◆ **Supplied information**:

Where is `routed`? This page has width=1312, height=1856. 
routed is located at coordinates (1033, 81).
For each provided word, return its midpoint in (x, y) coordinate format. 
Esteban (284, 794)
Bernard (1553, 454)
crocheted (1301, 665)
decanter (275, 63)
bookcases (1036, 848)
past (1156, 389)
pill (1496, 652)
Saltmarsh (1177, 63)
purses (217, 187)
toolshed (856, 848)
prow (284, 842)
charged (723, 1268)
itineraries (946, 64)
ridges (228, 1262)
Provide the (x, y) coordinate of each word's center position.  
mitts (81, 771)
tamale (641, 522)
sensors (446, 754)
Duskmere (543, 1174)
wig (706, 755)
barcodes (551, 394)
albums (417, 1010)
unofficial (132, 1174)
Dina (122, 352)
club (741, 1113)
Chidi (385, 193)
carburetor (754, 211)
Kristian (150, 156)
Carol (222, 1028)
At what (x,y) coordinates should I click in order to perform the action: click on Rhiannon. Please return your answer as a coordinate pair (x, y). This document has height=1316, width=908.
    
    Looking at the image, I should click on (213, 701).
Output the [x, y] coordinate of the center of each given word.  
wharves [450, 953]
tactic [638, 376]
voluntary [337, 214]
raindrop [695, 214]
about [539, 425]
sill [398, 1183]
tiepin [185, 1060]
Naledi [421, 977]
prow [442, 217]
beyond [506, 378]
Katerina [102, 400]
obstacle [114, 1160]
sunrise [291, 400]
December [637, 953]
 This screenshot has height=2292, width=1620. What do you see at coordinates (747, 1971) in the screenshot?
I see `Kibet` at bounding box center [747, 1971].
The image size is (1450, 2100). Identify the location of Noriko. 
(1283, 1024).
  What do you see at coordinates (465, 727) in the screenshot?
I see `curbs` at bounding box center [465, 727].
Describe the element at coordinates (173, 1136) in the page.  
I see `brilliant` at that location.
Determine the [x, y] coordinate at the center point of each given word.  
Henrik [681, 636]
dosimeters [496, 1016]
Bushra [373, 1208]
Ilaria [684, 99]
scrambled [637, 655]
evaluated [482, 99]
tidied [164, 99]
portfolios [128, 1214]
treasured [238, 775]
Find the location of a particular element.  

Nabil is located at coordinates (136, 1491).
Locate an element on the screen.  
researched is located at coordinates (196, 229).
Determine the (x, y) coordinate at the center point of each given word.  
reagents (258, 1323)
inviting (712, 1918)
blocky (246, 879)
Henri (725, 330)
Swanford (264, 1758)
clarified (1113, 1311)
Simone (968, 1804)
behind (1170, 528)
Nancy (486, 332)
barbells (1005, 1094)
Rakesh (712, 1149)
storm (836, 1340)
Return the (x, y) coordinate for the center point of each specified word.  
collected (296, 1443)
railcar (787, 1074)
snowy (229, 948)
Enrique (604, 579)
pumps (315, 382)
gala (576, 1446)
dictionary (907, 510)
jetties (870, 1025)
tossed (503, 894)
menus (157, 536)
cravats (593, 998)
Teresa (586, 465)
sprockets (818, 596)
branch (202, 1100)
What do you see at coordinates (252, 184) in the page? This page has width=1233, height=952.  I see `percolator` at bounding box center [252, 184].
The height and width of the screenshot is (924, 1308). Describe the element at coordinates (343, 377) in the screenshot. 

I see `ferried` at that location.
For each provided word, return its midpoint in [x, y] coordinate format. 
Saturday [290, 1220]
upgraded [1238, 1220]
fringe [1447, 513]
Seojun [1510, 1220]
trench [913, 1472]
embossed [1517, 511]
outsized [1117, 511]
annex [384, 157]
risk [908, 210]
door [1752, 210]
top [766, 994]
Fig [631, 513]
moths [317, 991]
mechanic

◆ **Written instruction**: Scale the rows starting at the one containing "purses (217, 187)" and ending at the one containing "sensors (446, 754)". Rewrite each of them, including the one with no coordinates, and multiply every answer coordinate by 0.5, rounding to whole numbers with halves going up.

◆ **Full output**:
purses (109, 94)
toolshed (428, 424)
prow (142, 421)
charged (362, 634)
itineraries (473, 32)
ridges (114, 631)
Provide the (x, y) coordinate of each word's center position.  
mitts (41, 386)
tamale (321, 261)
sensors (223, 377)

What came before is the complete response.